• WHAT TO WORK ON: The span to copy runs from the line containing "(384, 437) = (837, 548): green tape -> none" to the last line below. Copy it exactly, with nothing else.

□ □ □ □ □ □ □

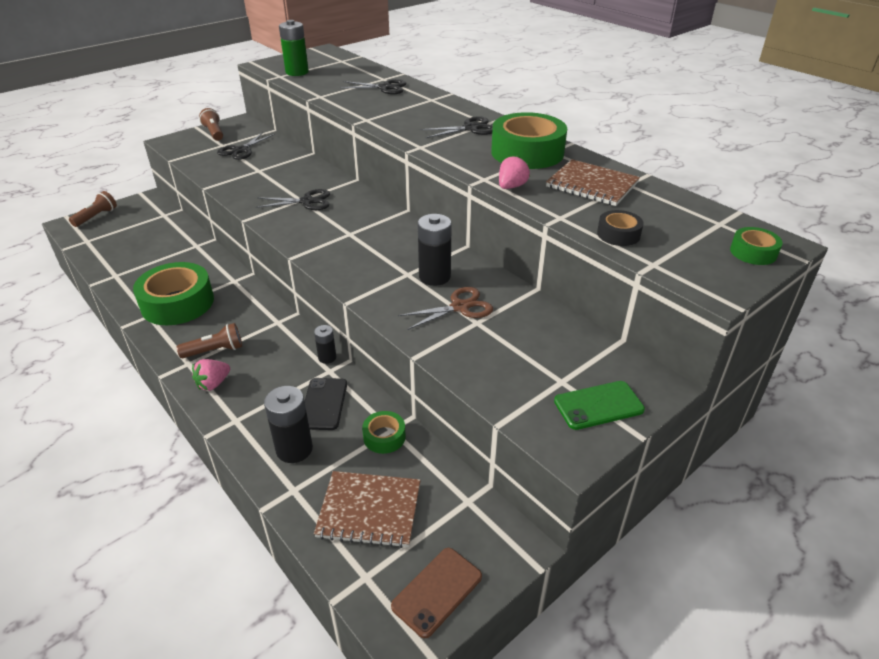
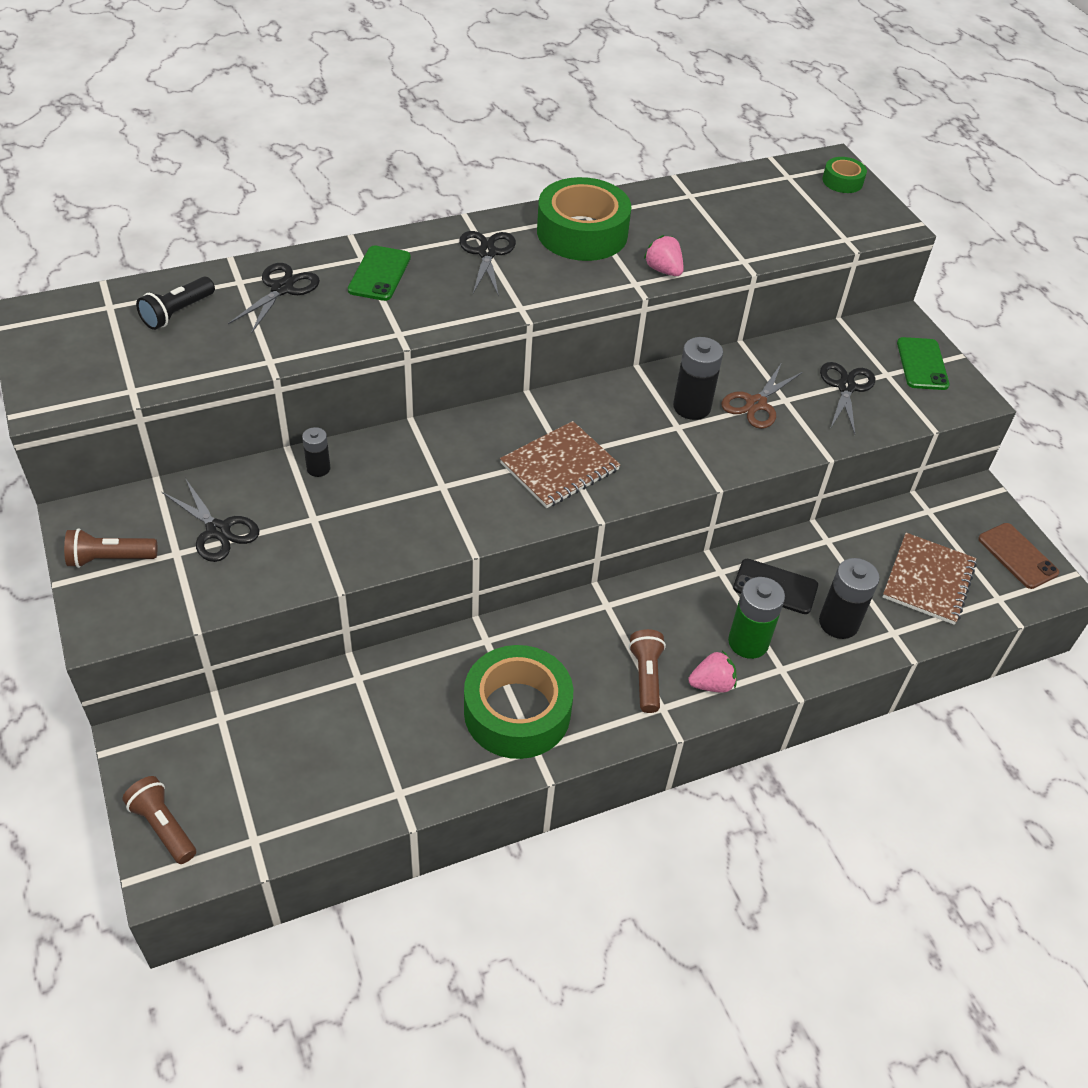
camera: 75 degrees left, 10 degrees up
(213, 384) = (711, 684): pink strawberry -> pink strawberry turned 75 degrees counterclockwise
(297, 72) = (129, 367): green battery -> green battery (748, 642)
(307, 201) = (452, 480): black scissors -> black scissors (846, 387)
(327, 358) = (696, 569): black battery -> black battery (318, 468)
(346, 72) = (177, 313): none -> black flashlight
(384, 437) = (837, 548): green tape -> none
(420, 105) = (379, 274): none -> green phone
(460, 307) = (756, 404): brown scissors -> brown scissors turned 135 degrees counterclockwise
(592, 185) = (683, 217): brown notebook -> brown notebook (560, 467)
(618, 234) = (789, 238): black tape -> none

□ □ □ □ □ □ □

• ANSWER SECTION:
(384, 437) = (837, 548): green tape -> none
(420, 105) = (379, 274): none -> green phone
(460, 307) = (756, 404): brown scissors -> brown scissors turned 135 degrees counterclockwise
(592, 185) = (683, 217): brown notebook -> brown notebook (560, 467)
(618, 234) = (789, 238): black tape -> none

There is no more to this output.